"""

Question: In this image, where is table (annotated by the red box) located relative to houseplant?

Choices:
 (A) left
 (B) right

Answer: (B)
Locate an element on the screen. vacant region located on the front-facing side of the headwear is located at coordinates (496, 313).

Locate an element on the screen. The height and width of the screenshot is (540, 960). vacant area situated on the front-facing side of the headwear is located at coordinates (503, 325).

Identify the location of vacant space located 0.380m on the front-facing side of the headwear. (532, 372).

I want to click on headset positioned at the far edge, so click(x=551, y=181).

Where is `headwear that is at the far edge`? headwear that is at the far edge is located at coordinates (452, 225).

"""

Rewrite the records above, substituting "helmet" for every "headwear" and leaving everything else as it is.

Question: In this image, where is table (annotated by the red box) located relative to houseplant?

Choices:
 (A) left
 (B) right

Answer: (B)
Locate an element on the screen. vacant region located on the front-facing side of the helmet is located at coordinates (496, 313).

Locate an element on the screen. The height and width of the screenshot is (540, 960). vacant area situated on the front-facing side of the helmet is located at coordinates (503, 325).

Identify the location of vacant space located 0.380m on the front-facing side of the helmet. (532, 372).

I want to click on headset positioned at the far edge, so click(x=551, y=181).

Where is `helmet that is at the far edge`? helmet that is at the far edge is located at coordinates (452, 225).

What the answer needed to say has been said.